■ **Work order**: From the listing below, output only the lines starting at the line that has "R9: none -> 22k (3V3, W16)" and ending at the line that has "R20: none -> 51k (U9/out, VDD)", exactly as they appear, ends included.

━━━

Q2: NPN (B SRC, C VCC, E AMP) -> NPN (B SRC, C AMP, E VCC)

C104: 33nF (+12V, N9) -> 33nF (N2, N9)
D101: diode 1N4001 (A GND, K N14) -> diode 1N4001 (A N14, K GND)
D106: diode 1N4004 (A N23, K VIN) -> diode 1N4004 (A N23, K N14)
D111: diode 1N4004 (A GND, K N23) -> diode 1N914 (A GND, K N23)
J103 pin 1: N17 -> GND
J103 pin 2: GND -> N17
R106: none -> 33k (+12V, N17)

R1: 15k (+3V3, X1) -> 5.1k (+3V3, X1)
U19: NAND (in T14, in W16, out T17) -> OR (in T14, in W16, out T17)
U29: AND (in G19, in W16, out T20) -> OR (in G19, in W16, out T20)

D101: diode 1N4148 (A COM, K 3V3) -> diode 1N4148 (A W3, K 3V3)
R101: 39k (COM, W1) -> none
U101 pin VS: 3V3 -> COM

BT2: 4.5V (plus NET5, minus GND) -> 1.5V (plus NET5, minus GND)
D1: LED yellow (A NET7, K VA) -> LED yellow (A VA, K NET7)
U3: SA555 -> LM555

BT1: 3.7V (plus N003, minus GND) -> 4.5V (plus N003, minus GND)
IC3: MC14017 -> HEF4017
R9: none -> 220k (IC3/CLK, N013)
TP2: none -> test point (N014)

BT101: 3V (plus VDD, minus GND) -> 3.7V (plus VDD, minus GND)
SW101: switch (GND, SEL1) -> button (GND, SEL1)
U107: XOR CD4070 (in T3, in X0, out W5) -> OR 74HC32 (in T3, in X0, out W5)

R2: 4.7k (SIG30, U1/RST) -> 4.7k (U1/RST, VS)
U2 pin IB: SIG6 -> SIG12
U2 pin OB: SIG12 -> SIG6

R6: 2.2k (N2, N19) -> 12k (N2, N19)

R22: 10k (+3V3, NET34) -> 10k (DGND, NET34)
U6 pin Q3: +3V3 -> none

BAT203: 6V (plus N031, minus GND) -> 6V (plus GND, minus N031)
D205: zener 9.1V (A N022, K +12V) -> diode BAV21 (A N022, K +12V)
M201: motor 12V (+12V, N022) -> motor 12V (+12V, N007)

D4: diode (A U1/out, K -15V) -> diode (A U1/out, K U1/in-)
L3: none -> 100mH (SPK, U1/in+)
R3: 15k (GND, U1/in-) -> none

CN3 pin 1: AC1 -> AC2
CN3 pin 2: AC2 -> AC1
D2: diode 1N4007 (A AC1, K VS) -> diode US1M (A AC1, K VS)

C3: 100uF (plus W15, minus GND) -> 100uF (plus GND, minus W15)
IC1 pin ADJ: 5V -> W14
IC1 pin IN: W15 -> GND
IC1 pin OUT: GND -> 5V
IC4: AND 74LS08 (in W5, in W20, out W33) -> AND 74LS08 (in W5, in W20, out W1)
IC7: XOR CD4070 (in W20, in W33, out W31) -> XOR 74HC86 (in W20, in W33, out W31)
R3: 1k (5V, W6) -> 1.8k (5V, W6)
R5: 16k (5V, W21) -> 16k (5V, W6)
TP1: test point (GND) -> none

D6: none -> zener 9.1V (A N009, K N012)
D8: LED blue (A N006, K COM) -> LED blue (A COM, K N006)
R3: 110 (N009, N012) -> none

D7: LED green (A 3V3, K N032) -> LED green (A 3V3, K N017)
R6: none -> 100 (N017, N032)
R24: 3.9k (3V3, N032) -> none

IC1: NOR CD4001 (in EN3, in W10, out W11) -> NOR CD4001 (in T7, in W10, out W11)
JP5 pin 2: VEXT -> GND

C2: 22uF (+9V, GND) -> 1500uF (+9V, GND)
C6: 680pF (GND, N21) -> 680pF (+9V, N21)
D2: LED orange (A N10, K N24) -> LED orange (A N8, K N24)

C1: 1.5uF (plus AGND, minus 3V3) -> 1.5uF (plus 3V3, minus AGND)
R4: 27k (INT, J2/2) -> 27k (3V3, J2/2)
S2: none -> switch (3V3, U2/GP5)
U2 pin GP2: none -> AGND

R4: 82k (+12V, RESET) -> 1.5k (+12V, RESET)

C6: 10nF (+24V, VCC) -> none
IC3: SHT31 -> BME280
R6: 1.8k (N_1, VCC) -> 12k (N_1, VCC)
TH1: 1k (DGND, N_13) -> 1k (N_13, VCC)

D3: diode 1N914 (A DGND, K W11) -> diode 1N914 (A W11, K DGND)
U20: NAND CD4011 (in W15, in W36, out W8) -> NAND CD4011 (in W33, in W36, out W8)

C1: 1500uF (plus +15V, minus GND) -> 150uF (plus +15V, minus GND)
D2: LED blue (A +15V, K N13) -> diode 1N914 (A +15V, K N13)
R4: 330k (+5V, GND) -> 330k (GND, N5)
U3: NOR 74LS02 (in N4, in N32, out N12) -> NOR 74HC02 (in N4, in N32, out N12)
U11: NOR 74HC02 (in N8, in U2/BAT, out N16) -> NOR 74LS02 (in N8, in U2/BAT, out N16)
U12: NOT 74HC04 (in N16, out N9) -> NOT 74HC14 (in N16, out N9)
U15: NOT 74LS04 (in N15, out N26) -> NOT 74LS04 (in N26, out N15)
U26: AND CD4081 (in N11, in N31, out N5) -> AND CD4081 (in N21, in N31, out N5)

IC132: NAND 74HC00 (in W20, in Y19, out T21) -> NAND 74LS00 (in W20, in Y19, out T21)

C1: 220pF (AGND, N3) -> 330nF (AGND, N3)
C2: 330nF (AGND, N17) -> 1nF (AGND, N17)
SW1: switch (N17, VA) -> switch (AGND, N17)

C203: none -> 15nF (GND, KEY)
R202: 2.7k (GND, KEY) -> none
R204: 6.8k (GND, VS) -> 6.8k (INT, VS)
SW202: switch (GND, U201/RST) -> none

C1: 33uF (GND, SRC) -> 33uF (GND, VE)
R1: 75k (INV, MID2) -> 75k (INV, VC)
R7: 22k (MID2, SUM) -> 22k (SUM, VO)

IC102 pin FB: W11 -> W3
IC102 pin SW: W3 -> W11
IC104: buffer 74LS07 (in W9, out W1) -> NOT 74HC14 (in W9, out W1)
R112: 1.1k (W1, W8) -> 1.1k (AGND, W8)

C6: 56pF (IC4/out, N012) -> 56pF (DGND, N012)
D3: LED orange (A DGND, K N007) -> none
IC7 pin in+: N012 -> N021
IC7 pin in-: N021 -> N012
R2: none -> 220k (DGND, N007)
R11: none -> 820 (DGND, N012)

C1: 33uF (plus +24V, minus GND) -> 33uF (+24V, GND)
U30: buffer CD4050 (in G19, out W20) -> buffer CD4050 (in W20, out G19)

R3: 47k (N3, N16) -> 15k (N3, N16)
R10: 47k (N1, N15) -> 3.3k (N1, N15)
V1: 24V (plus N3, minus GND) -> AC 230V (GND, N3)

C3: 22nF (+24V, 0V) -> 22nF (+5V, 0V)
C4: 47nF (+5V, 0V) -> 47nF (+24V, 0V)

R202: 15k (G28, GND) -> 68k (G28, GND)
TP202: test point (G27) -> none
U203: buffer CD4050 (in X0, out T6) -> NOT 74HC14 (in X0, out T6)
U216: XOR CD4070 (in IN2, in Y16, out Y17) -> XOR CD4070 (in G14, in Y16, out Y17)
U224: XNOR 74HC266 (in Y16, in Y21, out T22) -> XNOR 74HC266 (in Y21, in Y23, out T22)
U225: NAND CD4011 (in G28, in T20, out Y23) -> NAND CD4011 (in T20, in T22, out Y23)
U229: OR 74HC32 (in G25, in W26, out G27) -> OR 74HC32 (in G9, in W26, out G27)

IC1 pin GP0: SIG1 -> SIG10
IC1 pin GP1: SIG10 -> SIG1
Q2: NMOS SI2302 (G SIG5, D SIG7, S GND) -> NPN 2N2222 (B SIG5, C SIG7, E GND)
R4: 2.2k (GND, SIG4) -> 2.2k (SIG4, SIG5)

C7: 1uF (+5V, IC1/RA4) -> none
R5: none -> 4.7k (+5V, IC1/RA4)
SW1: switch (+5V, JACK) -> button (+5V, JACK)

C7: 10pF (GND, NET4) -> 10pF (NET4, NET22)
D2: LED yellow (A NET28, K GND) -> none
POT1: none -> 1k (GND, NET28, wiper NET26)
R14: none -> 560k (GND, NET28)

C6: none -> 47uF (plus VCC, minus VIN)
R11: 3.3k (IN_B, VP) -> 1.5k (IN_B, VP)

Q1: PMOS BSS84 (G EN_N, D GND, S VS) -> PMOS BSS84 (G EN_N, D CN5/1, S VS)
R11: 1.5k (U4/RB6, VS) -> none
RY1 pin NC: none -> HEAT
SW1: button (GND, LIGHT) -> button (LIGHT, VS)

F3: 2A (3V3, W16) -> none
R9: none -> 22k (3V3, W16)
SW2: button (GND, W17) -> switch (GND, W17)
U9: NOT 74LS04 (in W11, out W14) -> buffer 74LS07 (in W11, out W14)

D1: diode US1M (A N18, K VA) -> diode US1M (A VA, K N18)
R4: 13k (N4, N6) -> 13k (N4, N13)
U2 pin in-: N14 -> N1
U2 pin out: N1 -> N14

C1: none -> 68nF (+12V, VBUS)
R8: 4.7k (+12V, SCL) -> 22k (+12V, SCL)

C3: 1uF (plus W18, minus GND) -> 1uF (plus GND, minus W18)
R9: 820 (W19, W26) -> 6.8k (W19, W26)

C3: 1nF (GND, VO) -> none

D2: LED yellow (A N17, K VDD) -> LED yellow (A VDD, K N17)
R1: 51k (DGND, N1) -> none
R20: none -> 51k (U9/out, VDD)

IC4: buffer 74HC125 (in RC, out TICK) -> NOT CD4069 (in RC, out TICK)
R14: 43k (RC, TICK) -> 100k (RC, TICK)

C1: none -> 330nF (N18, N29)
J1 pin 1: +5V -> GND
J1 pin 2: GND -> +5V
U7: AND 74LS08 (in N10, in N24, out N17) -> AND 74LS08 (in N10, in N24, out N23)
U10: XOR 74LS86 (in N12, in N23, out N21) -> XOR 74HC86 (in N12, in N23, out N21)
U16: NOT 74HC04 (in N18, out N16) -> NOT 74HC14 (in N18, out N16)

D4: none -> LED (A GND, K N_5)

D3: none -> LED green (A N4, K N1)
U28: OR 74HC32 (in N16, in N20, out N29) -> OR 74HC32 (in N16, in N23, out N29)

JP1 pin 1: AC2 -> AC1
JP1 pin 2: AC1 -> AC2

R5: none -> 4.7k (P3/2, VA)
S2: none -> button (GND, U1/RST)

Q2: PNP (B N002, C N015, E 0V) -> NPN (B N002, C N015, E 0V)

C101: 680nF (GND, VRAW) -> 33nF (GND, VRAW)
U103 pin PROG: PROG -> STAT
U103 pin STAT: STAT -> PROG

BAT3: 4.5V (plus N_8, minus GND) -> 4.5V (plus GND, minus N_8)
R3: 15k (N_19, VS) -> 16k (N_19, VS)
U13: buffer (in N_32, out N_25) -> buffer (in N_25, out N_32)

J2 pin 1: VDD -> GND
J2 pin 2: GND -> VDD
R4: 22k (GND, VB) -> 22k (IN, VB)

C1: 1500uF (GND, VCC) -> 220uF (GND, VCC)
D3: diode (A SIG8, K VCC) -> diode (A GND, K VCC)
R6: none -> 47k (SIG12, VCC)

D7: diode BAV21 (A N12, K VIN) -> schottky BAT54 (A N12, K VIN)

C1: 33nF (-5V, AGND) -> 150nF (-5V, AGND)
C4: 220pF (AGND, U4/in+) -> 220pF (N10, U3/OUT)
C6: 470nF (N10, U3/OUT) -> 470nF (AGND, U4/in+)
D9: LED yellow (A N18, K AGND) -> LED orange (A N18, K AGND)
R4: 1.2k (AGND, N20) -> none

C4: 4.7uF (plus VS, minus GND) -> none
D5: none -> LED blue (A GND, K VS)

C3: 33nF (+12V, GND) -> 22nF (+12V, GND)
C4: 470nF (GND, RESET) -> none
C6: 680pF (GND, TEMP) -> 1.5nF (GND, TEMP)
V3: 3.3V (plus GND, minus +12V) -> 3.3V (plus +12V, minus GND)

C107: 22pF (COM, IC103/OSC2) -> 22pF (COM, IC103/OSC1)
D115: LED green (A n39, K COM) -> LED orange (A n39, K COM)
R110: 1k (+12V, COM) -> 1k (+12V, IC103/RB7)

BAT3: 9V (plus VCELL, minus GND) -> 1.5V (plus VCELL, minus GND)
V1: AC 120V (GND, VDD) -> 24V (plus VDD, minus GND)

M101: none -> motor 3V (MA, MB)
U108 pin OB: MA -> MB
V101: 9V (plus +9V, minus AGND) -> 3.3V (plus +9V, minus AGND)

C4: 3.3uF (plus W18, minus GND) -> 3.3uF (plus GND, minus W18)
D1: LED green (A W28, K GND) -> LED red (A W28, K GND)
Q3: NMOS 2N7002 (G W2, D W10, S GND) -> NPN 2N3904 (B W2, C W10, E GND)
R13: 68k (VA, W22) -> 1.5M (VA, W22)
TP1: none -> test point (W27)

━━━

■ **Answer to this exercise**:
R9: none -> 22k (3V3, W16)
SW2: button (GND, W17) -> switch (GND, W17)
U9: NOT 74LS04 (in W11, out W14) -> buffer 74LS07 (in W11, out W14)

D1: diode US1M (A N18, K VA) -> diode US1M (A VA, K N18)
R4: 13k (N4, N6) -> 13k (N4, N13)
U2 pin in-: N14 -> N1
U2 pin out: N1 -> N14

C1: none -> 68nF (+12V, VBUS)
R8: 4.7k (+12V, SCL) -> 22k (+12V, SCL)

C3: 1uF (plus W18, minus GND) -> 1uF (plus GND, minus W18)
R9: 820 (W19, W26) -> 6.8k (W19, W26)

C3: 1nF (GND, VO) -> none

D2: LED yellow (A N17, K VDD) -> LED yellow (A VDD, K N17)
R1: 51k (DGND, N1) -> none
R20: none -> 51k (U9/out, VDD)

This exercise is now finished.